## WHAT NEEDS TO BE DONE
Each line from the one that holds "(572, 429) = (680, 355): green" to the end of the records is to be retyped exactly. Pictures are not part of the copy.

## TASK DATA
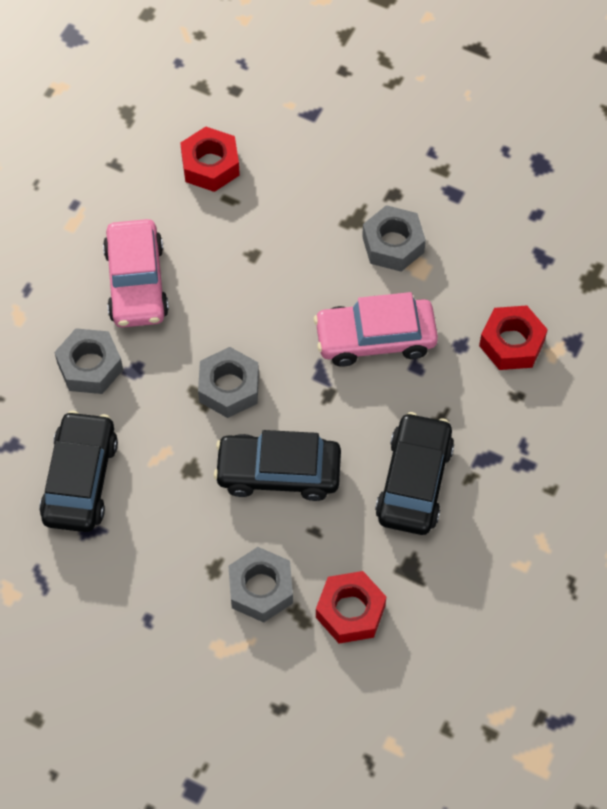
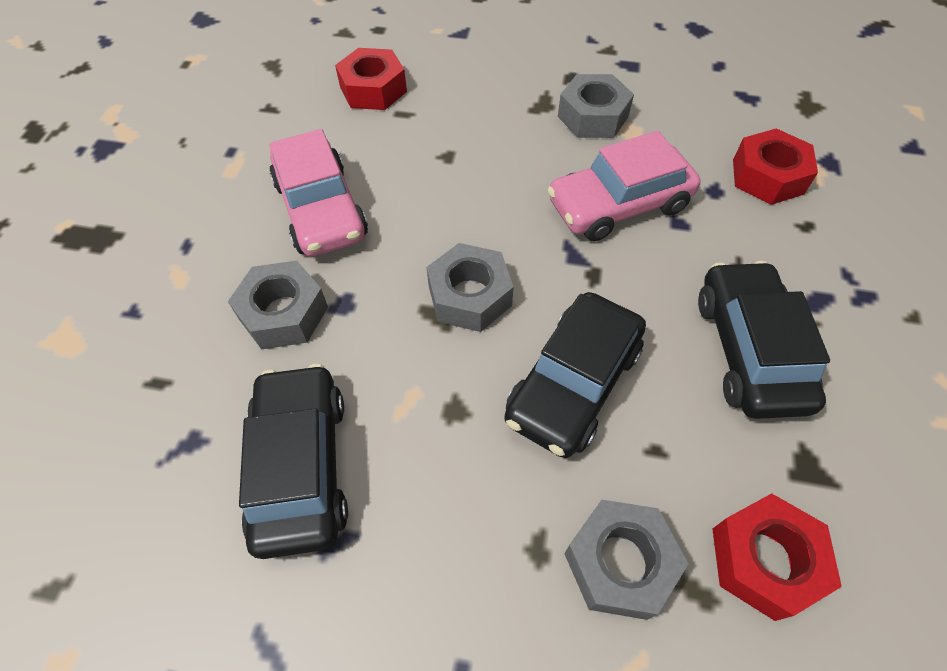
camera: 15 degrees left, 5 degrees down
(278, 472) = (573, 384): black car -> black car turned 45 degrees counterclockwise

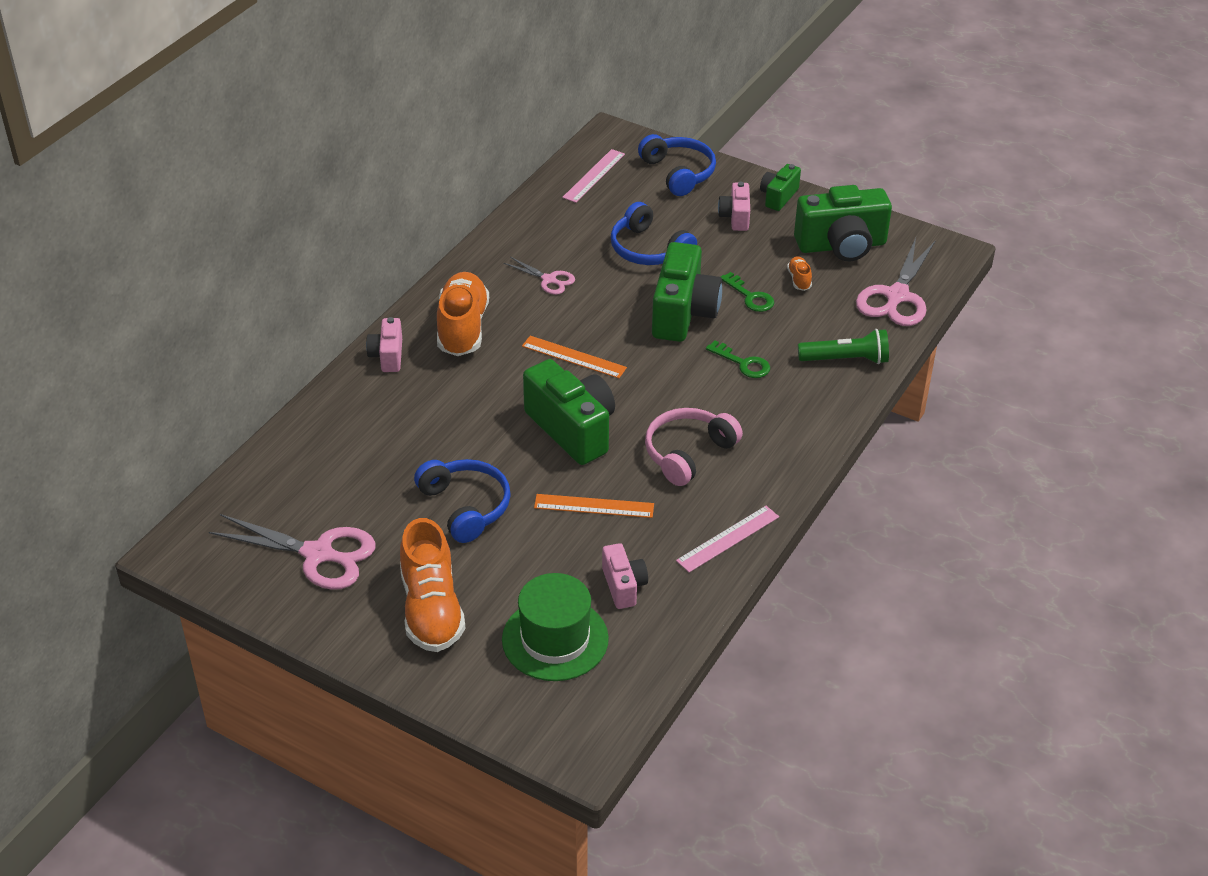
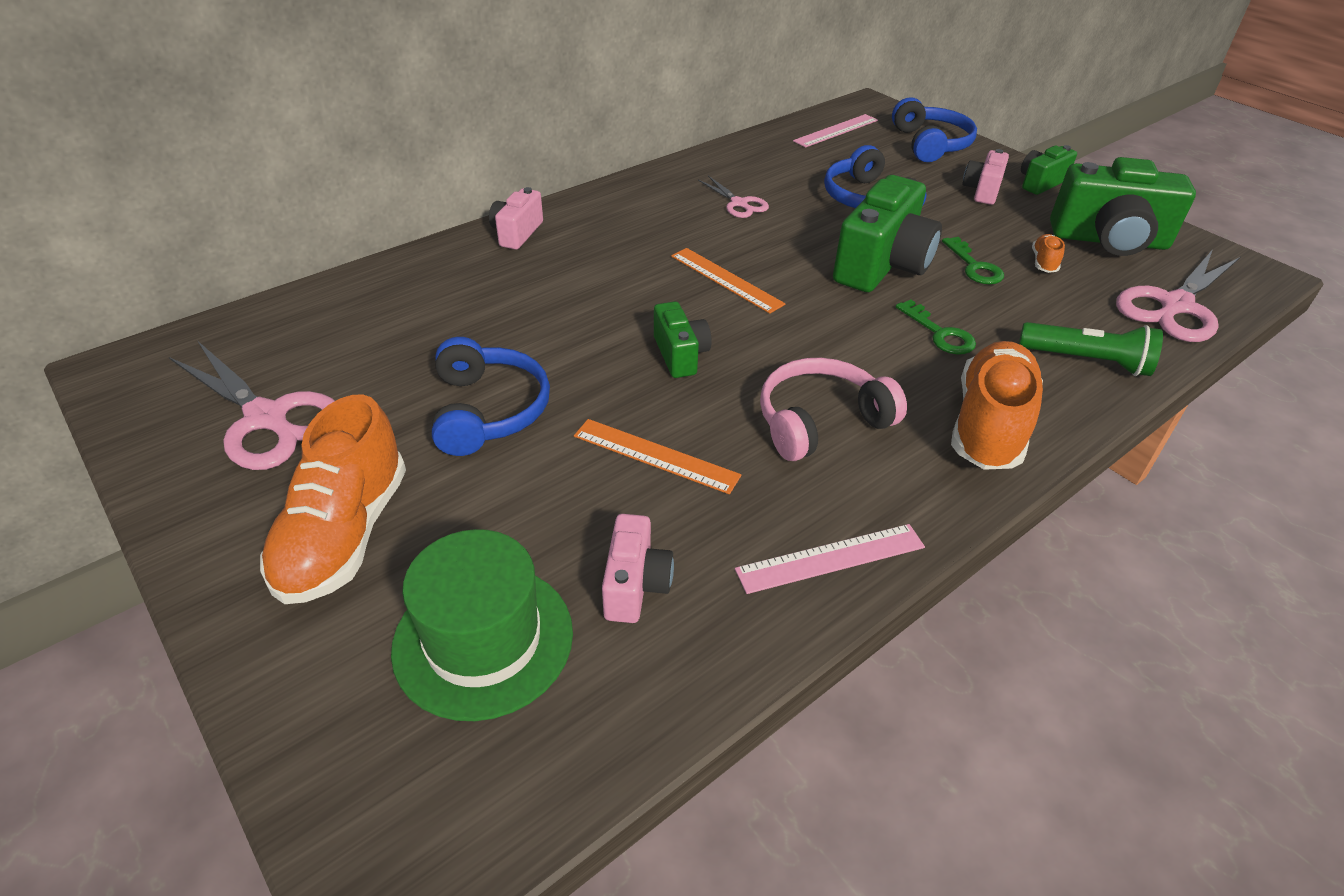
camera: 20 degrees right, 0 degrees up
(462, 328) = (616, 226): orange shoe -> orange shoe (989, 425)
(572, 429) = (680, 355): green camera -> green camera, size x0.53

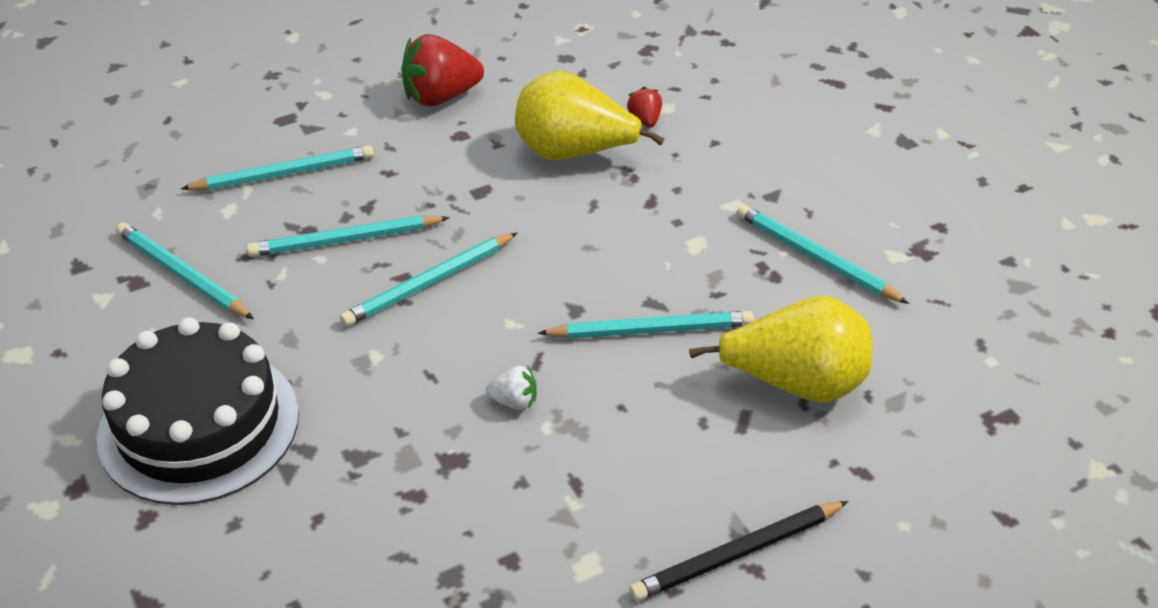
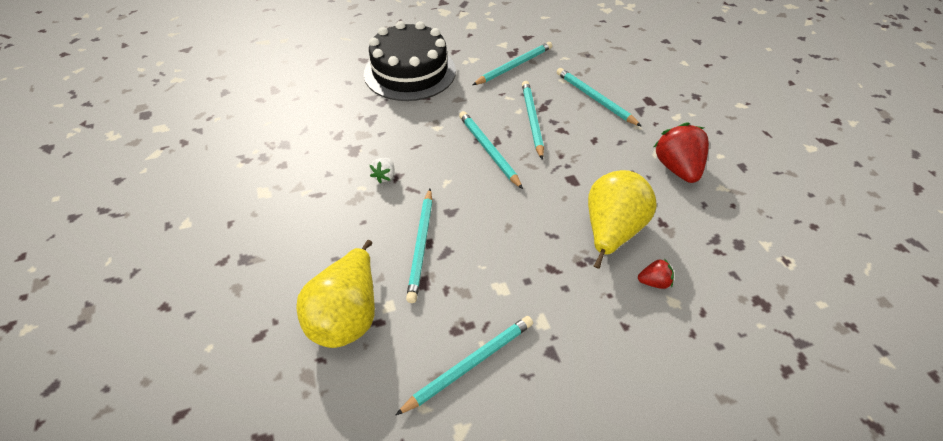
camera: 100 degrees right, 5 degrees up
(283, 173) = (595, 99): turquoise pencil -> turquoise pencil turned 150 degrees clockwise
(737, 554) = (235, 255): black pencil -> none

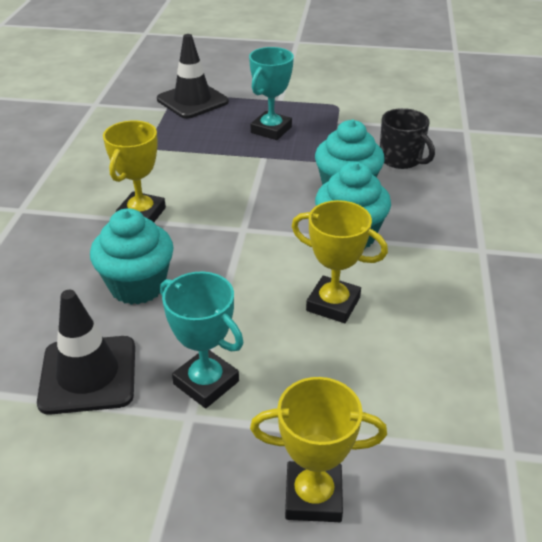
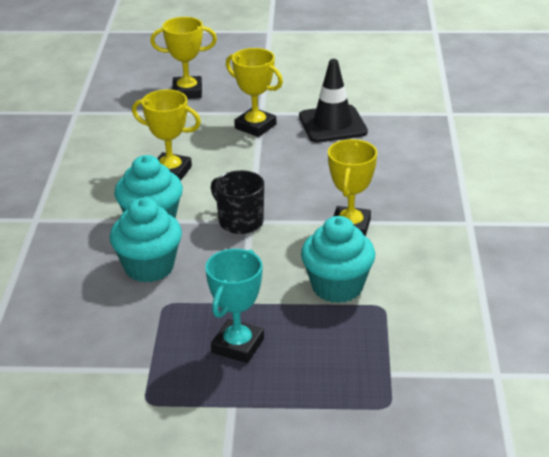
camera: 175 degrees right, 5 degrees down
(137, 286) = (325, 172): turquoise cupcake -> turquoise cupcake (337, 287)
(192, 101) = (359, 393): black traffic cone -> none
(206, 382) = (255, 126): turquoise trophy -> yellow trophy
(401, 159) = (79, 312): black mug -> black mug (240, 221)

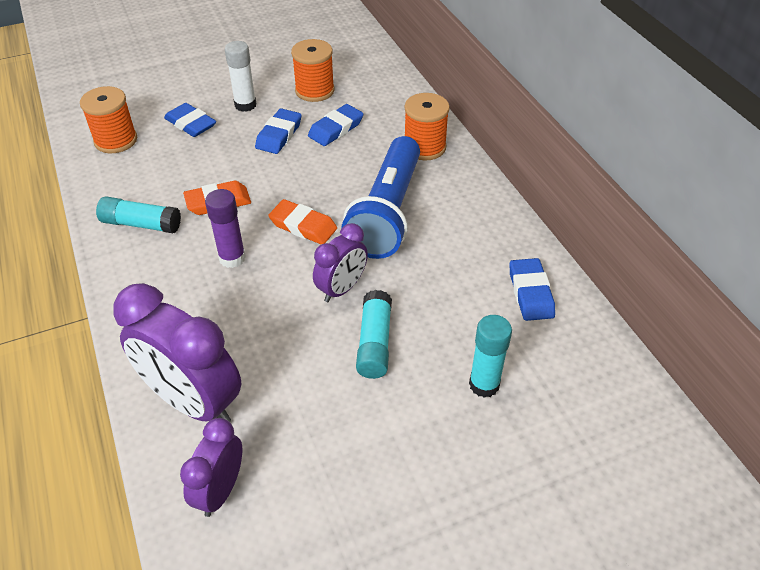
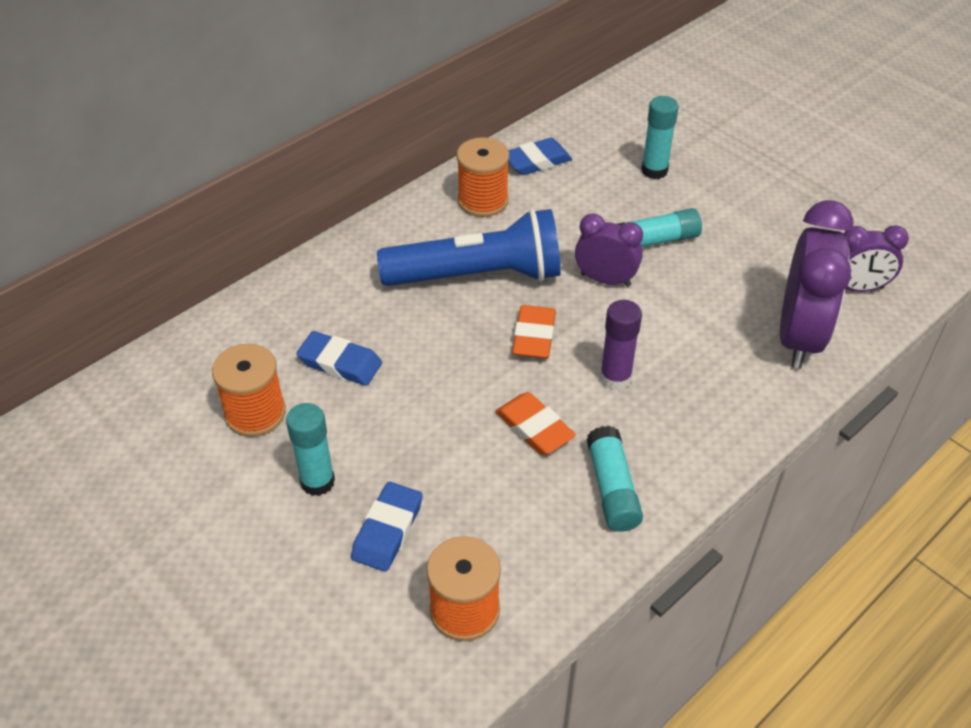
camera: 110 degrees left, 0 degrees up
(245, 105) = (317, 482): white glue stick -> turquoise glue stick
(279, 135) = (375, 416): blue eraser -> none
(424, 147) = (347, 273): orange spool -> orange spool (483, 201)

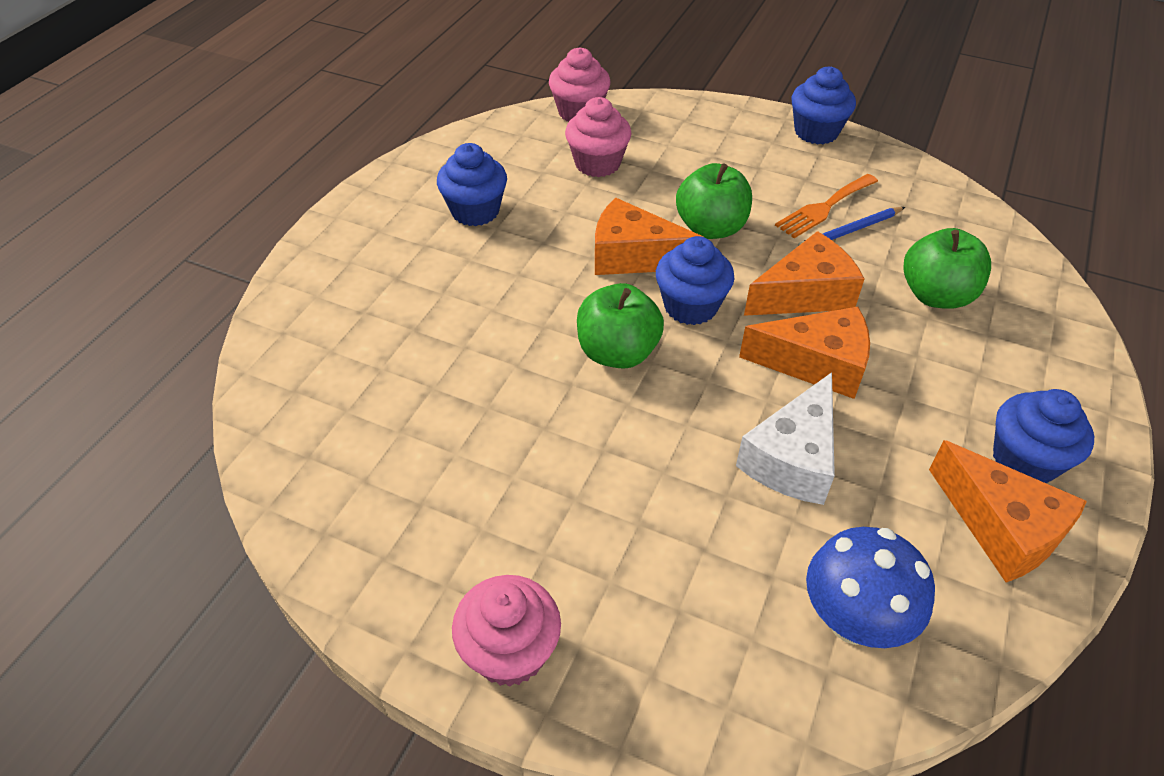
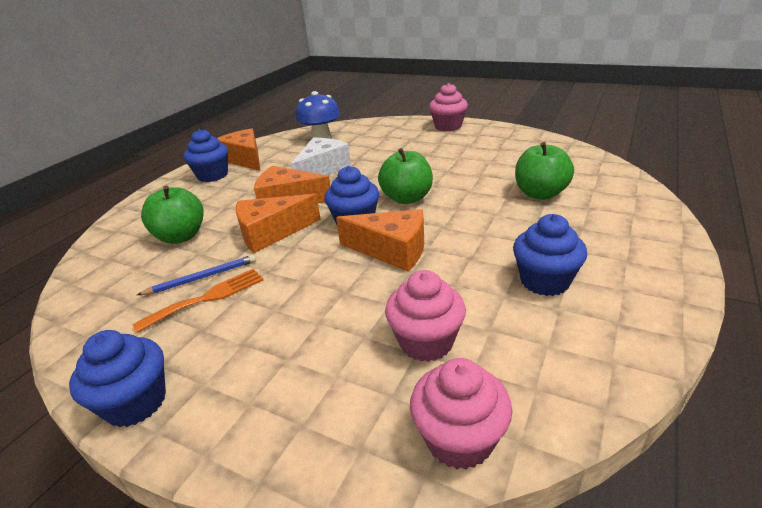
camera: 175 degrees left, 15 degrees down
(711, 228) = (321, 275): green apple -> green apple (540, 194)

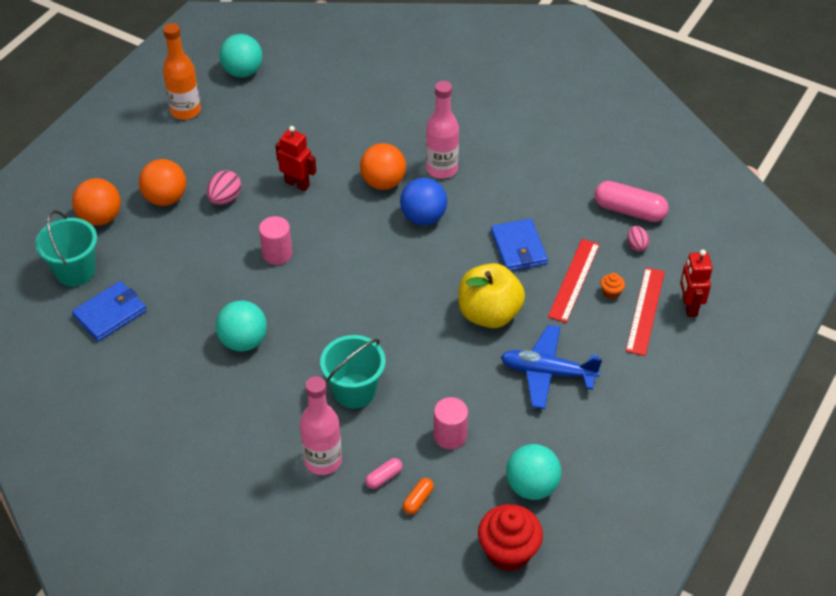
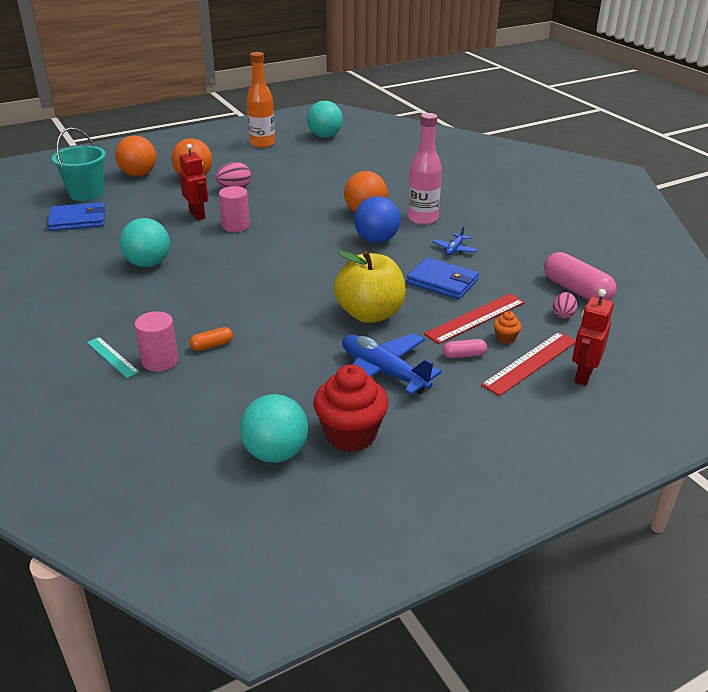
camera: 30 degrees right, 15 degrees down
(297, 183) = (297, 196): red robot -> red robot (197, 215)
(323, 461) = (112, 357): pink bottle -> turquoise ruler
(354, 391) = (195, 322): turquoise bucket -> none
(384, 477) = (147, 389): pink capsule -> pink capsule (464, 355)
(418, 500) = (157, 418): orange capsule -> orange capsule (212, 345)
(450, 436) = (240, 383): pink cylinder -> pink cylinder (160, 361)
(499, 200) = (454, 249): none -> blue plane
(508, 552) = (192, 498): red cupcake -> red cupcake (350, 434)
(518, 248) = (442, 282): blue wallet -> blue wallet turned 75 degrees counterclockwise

## WRITTEN RESPONSE
(572, 429) = (680, 355): green camera -> green camera, size x0.53

camera: 100 degrees right, 5 degrees up
(283, 173) = (595, 99): turquoise pencil -> turquoise pencil turned 150 degrees clockwise
(737, 554) = (235, 255): black pencil -> none

camera: 175 degrees right, 5 degrees down
(137, 286) = (325, 172): turquoise cupcake -> turquoise cupcake (337, 287)
(192, 101) = (359, 393): black traffic cone -> none
(206, 382) = (255, 126): turquoise trophy -> yellow trophy
(401, 159) = (79, 312): black mug -> black mug (240, 221)

camera: 110 degrees left, 0 degrees up
(245, 105) = (317, 482): white glue stick -> turquoise glue stick
(279, 135) = (375, 416): blue eraser -> none
(424, 147) = (347, 273): orange spool -> orange spool (483, 201)

camera: 175 degrees left, 15 degrees down
(711, 228) = (321, 275): green apple -> green apple (540, 194)

camera: 30 degrees right, 15 degrees down
(297, 183) = (297, 196): red robot -> red robot (197, 215)
(323, 461) = (112, 357): pink bottle -> turquoise ruler
(354, 391) = (195, 322): turquoise bucket -> none
(384, 477) = (147, 389): pink capsule -> pink capsule (464, 355)
(418, 500) = (157, 418): orange capsule -> orange capsule (212, 345)
(450, 436) = (240, 383): pink cylinder -> pink cylinder (160, 361)
(499, 200) = (454, 249): none -> blue plane
(508, 552) = (192, 498): red cupcake -> red cupcake (350, 434)
(518, 248) = (442, 282): blue wallet -> blue wallet turned 75 degrees counterclockwise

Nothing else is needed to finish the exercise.